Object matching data
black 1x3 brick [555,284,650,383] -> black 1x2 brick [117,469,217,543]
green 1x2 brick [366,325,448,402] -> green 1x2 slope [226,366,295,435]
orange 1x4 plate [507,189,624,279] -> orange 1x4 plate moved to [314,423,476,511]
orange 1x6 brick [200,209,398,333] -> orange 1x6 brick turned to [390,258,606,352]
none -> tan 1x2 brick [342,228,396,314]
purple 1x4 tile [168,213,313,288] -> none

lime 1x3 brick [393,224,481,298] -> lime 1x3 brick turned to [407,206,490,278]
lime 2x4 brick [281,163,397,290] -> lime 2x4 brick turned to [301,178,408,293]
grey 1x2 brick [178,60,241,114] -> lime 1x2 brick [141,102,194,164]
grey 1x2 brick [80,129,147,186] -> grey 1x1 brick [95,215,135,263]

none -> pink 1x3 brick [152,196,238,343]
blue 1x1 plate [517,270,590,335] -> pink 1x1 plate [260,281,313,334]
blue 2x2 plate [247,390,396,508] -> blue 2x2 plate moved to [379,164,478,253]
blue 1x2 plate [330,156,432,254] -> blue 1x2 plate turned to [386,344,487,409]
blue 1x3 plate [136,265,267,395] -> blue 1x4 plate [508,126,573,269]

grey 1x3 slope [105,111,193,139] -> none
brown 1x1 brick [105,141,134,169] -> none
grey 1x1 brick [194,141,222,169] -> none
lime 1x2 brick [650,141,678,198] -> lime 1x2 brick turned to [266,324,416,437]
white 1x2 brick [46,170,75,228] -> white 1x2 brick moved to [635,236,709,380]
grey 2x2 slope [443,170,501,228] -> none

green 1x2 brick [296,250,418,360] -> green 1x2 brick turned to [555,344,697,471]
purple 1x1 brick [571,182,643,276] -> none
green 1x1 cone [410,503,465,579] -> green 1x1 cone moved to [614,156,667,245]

EXERCISE OBJECTIVE:
Determine how many lines in the data include "slope", and let the answer be that number alone.

TASK RESULT:
3